*** Begin section ***

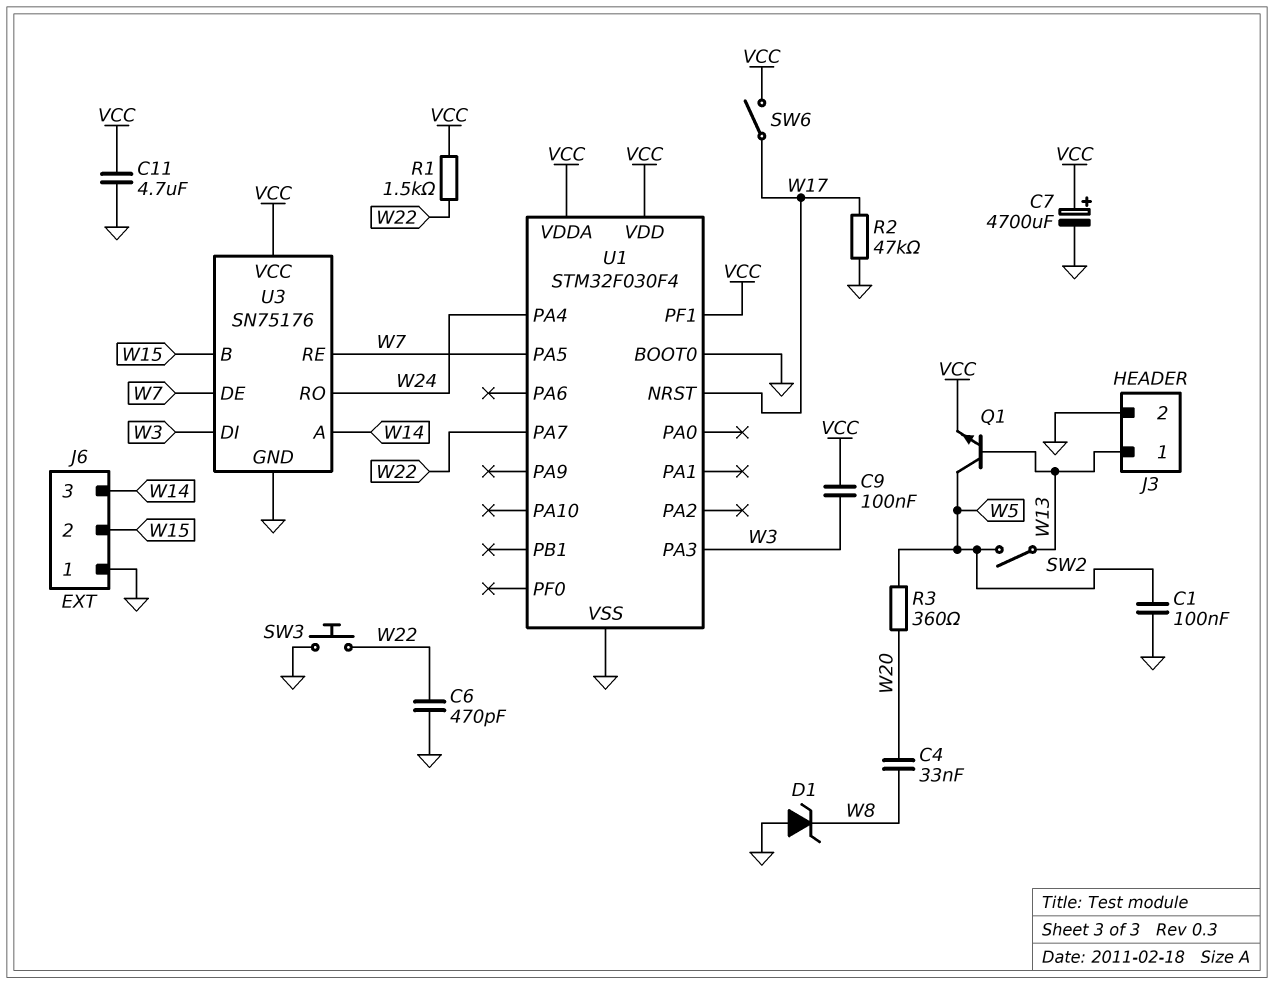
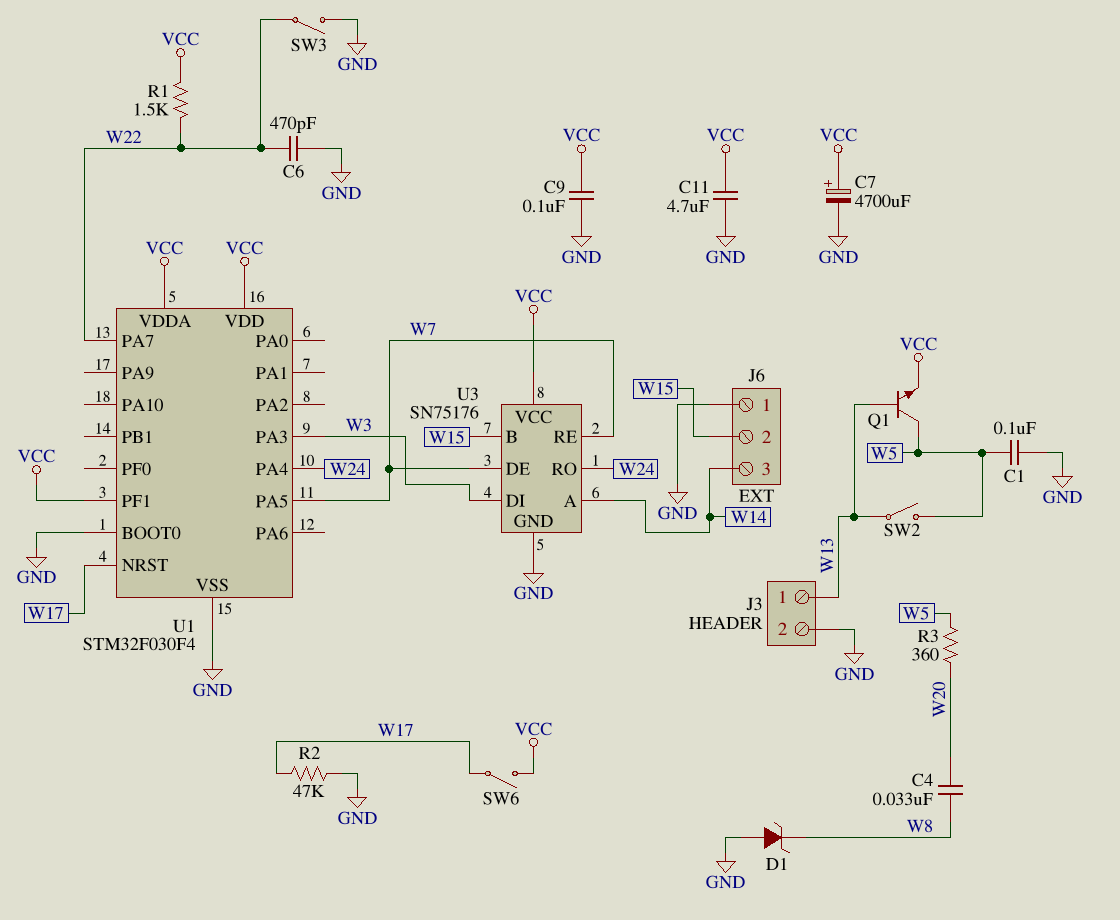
C9: 100nF (VCC, W3) -> 100nF (GND, VCC)
SW3: button (GND, W22) -> switch (GND, W22)

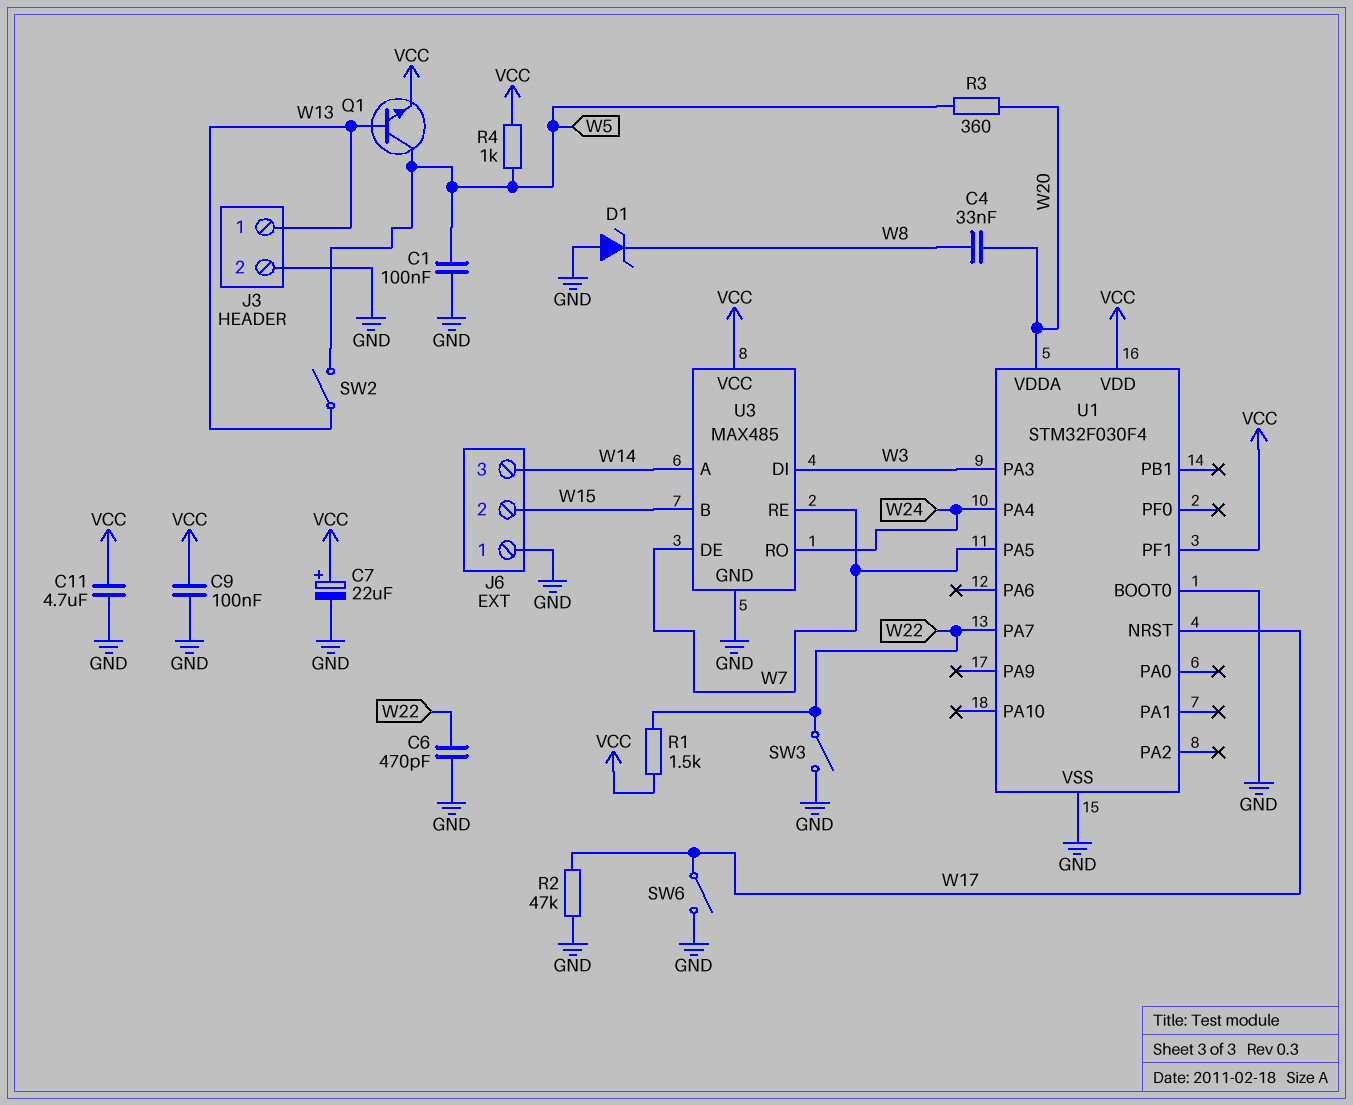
C7: 4700uF (plus VCC, minus GND) -> 22uF (plus VCC, minus GND)
R4: none -> 1k (VCC, W5)
SW6: switch (VCC, W17) -> switch (GND, W17)
U1 pin VDDA: VCC -> W20
U3: SN75176 -> MAX485

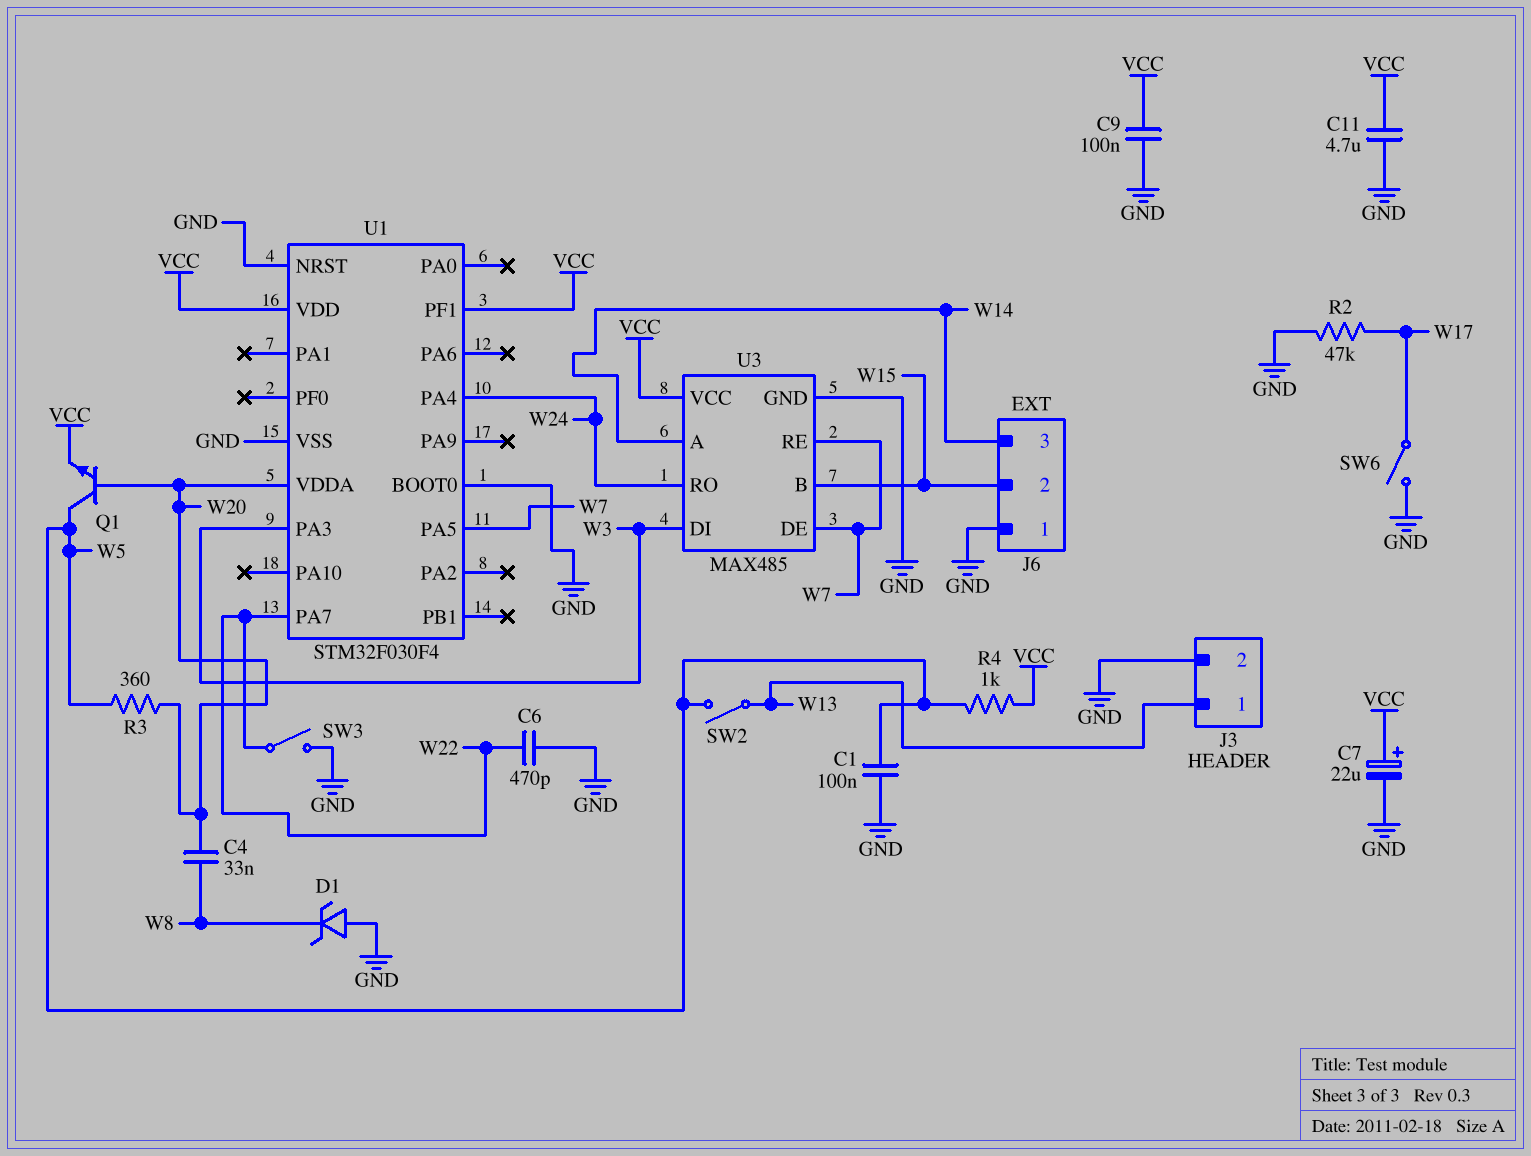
Q1: NPN (B W13, C W5, E VCC) -> NPN (B W20, C W5, E VCC)
R1: 1.5k (VCC, W22) -> none
U1 pin NRST: W17 -> GND

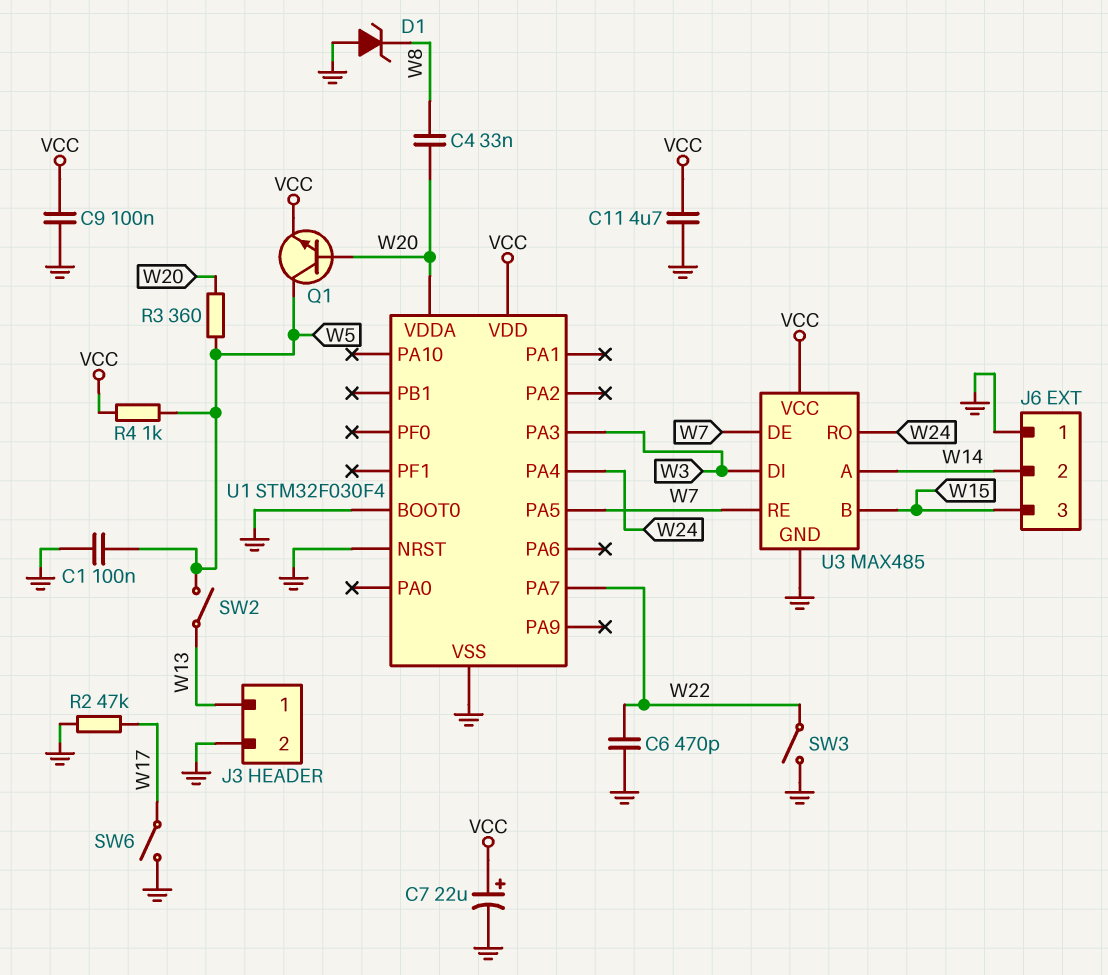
J6 pin 2: W15 -> W14
J6 pin 3: W14 -> W15
U1 pin PF1: VCC -> none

*** End section ***

**Work order:** Every record above must be printed exactly, except for its images.

**Written answer:**
C9: 100nF (VCC, W3) -> 100nF (GND, VCC)
SW3: button (GND, W22) -> switch (GND, W22)

C7: 4700uF (plus VCC, minus GND) -> 22uF (plus VCC, minus GND)
R4: none -> 1k (VCC, W5)
SW6: switch (VCC, W17) -> switch (GND, W17)
U1 pin VDDA: VCC -> W20
U3: SN75176 -> MAX485

Q1: NPN (B W13, C W5, E VCC) -> NPN (B W20, C W5, E VCC)
R1: 1.5k (VCC, W22) -> none
U1 pin NRST: W17 -> GND

J6 pin 2: W15 -> W14
J6 pin 3: W14 -> W15
U1 pin PF1: VCC -> none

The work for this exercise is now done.